→ THE TASK
Copy out the lines of the entries below verbatim, from the line containing "The width and" up to and including the line containing "center [136, 300].".

[DATA TO PROCESS start]

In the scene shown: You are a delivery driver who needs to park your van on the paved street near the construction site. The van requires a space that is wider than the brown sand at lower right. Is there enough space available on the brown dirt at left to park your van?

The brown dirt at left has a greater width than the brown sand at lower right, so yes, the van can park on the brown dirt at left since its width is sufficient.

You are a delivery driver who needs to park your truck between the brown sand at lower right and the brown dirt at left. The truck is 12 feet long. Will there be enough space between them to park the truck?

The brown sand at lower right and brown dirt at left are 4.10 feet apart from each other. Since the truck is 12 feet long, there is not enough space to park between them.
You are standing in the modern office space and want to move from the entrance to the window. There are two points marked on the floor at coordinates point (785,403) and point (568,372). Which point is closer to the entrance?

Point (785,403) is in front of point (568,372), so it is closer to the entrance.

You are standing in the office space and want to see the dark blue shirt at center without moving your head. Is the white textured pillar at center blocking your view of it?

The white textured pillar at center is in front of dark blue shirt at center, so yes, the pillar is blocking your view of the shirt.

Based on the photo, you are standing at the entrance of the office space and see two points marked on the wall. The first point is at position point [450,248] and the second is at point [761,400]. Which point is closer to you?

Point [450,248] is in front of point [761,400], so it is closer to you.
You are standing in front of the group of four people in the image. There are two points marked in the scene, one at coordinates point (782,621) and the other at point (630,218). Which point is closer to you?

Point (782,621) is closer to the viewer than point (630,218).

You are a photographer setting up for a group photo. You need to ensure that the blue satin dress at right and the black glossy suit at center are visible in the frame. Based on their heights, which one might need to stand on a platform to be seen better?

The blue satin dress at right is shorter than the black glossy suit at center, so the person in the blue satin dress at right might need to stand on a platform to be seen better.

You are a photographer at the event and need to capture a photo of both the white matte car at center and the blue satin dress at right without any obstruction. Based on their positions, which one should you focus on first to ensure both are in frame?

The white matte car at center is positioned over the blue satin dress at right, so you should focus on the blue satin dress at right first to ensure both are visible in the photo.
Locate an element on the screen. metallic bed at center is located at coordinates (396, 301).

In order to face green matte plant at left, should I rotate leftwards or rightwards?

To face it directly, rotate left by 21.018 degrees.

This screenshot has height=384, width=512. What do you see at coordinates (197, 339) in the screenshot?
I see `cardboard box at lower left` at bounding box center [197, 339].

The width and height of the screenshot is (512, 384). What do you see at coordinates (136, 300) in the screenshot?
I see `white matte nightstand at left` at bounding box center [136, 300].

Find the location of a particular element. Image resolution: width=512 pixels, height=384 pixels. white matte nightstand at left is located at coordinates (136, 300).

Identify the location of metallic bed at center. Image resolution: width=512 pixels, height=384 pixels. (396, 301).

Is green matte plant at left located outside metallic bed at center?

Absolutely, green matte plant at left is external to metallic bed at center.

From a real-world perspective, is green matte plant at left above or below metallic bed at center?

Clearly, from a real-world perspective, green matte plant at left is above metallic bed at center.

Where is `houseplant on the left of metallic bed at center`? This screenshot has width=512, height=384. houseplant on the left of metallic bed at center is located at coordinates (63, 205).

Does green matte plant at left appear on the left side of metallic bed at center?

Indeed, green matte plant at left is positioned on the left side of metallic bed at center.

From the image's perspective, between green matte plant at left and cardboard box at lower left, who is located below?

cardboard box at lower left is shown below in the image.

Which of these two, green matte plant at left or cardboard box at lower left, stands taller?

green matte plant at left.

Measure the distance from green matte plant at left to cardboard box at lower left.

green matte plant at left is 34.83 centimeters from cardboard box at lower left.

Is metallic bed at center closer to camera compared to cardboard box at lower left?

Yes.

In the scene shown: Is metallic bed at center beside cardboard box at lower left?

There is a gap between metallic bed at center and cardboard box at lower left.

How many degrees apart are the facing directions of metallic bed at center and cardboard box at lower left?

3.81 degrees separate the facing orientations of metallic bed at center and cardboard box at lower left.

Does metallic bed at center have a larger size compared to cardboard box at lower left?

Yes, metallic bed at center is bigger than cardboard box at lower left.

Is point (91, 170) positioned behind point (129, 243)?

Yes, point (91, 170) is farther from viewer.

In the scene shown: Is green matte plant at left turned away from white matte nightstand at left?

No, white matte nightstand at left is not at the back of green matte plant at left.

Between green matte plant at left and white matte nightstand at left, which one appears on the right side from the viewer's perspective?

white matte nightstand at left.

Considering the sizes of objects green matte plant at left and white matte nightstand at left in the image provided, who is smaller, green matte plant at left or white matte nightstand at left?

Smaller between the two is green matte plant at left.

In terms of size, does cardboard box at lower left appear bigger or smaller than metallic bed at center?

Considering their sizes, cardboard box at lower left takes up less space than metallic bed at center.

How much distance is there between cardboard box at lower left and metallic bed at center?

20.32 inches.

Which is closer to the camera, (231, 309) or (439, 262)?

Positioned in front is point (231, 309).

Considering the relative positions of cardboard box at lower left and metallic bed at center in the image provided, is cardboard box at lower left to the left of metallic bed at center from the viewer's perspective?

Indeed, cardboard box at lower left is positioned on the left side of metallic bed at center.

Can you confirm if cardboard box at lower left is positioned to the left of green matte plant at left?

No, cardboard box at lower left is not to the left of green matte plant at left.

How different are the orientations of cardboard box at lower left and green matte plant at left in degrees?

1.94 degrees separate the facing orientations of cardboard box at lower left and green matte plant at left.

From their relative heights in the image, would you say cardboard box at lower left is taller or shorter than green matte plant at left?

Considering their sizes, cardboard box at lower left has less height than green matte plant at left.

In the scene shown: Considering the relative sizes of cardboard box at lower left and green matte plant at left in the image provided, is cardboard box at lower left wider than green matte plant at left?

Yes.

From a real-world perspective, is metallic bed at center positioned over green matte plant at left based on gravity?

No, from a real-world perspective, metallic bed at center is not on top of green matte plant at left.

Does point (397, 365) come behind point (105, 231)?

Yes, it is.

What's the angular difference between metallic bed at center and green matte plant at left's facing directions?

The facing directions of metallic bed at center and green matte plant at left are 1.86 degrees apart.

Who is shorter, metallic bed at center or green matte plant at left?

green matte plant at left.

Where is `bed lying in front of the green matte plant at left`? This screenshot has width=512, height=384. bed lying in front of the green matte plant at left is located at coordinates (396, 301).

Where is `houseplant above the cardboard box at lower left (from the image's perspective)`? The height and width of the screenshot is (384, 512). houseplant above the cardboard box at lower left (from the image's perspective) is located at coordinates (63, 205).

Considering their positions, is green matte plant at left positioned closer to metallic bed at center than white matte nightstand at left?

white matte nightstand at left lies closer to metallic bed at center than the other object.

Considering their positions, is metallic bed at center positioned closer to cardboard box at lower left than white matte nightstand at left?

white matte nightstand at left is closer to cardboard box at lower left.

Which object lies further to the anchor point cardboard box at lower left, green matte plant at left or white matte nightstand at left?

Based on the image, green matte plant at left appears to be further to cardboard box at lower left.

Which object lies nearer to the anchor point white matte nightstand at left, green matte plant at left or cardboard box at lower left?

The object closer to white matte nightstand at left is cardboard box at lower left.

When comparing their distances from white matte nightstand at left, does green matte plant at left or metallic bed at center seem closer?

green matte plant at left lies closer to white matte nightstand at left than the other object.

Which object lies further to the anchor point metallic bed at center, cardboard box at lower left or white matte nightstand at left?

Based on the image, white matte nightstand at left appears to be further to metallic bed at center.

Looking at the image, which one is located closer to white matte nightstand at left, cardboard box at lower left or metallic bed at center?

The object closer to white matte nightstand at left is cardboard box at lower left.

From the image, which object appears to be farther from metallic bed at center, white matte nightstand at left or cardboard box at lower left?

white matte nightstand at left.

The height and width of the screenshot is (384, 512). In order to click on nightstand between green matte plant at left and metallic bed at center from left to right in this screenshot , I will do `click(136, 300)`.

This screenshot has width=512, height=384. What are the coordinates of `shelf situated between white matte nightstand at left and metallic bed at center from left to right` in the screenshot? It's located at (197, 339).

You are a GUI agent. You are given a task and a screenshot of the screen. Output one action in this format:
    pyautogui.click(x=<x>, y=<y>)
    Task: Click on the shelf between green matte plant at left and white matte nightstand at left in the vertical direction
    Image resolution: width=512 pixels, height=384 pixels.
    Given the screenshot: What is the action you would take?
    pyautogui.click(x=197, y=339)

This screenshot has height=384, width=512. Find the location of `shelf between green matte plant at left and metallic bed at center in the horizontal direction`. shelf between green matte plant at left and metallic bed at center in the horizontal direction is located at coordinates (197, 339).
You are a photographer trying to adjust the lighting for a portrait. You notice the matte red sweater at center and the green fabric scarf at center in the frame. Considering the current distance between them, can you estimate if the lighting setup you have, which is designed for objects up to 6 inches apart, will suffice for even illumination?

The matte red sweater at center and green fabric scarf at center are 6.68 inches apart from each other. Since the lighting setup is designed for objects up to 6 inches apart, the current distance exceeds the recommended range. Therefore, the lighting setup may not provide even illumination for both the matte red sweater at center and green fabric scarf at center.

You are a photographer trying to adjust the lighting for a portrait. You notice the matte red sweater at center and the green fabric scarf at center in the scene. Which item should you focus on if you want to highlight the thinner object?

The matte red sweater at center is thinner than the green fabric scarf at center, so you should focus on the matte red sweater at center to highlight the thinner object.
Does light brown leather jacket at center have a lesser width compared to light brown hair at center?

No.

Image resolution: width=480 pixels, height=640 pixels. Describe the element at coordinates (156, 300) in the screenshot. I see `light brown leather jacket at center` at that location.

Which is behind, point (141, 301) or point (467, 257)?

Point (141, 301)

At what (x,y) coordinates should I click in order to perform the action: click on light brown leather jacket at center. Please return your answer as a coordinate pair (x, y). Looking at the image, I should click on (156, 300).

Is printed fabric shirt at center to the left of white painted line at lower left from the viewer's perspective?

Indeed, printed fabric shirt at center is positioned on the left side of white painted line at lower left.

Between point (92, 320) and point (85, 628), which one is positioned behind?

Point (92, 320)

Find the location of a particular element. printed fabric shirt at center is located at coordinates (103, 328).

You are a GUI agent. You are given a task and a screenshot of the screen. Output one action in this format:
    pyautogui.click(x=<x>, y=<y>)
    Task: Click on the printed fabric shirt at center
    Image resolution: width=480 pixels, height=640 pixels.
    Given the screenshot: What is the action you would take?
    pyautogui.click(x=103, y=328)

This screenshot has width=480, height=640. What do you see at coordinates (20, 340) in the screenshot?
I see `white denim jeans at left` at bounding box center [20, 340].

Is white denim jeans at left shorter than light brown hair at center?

[DATA TO PROCESS end]

→ CORRECT OUTPUT
The width and height of the screenshot is (512, 384). What do you see at coordinates (136, 300) in the screenshot?
I see `white matte nightstand at left` at bounding box center [136, 300].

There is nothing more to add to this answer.